▸ Task details
Since the copy must hold text only, transcribe the data below exactly and omit the images.

========================================================================

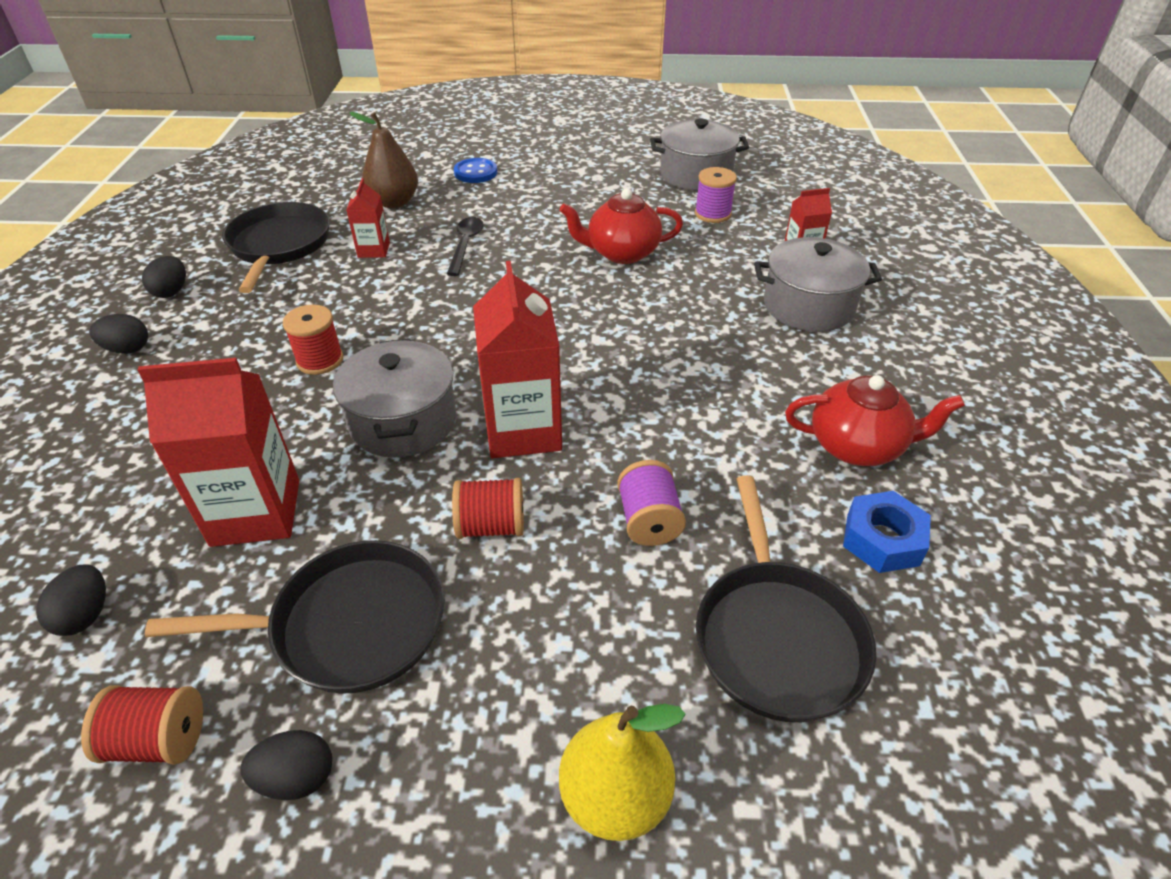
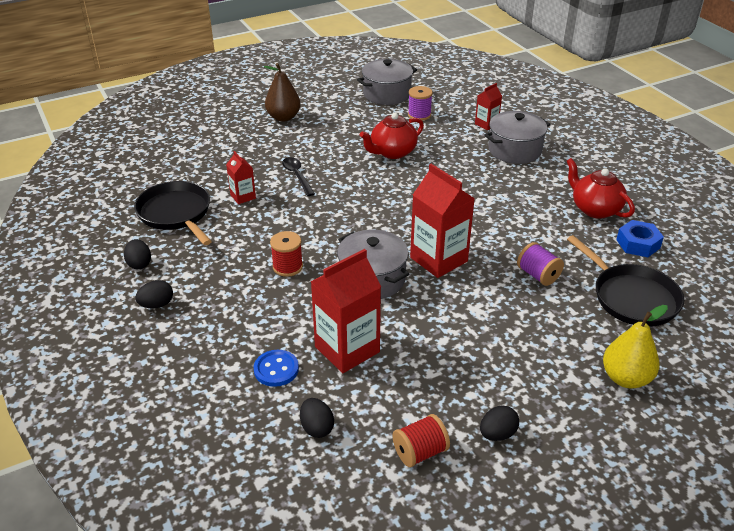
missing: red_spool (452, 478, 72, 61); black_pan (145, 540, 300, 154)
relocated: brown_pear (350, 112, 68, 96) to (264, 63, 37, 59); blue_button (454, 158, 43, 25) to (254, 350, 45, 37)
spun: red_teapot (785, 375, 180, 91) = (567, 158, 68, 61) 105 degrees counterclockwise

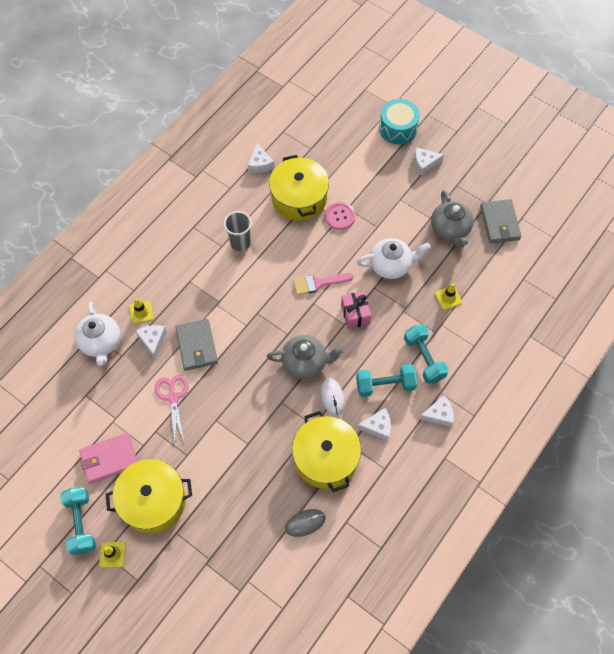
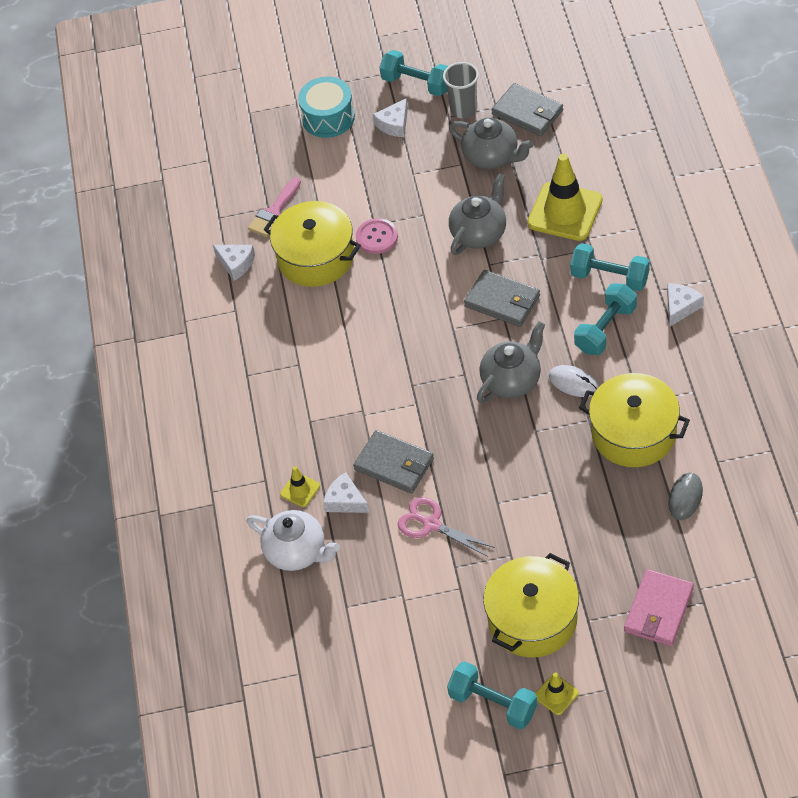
missing: white_cheese (357, 408, 34, 33)
appeared: turquoise_dumbbell (379, 50, 69, 46)
relocated: grey_cup (224, 211, 28, 40) to (443, 62, 36, 56); pink_brush (293, 273, 61, 22) to (248, 177, 53, 60); pink_wallet (79, 433, 58, 51) to (624, 569, 70, 77)
exchanged: pink_gift (341, 291, 30, 38) to grey_wallet (464, 270, 76, 57)
colour: white_teapot (357, 238, 73, 41) to grey_teapot (449, 174, 57, 81)
size: yellow_traffic_cone (435, 283, 27, 27) = (527, 154, 75, 87) x2.16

========================================================================

▸ Expected output
missing: red_spool (452, 478, 72, 61); black_pan (145, 540, 300, 154)
relocated: brown_pear (350, 112, 68, 96) to (264, 63, 37, 59); blue_button (454, 158, 43, 25) to (254, 350, 45, 37)
spun: red_teapot (785, 375, 180, 91) = (567, 158, 68, 61) 105 degrees counterclockwise

missing: white_cheese (357, 408, 34, 33)
appeared: turquoise_dumbbell (379, 50, 69, 46)
relocated: grey_cup (224, 211, 28, 40) to (443, 62, 36, 56); pink_brush (293, 273, 61, 22) to (248, 177, 53, 60); pink_wallet (79, 433, 58, 51) to (624, 569, 70, 77)
exchanged: pink_gift (341, 291, 30, 38) to grey_wallet (464, 270, 76, 57)
colour: white_teapot (357, 238, 73, 41) to grey_teapot (449, 174, 57, 81)
size: yellow_traffic_cone (435, 283, 27, 27) = (527, 154, 75, 87) x2.16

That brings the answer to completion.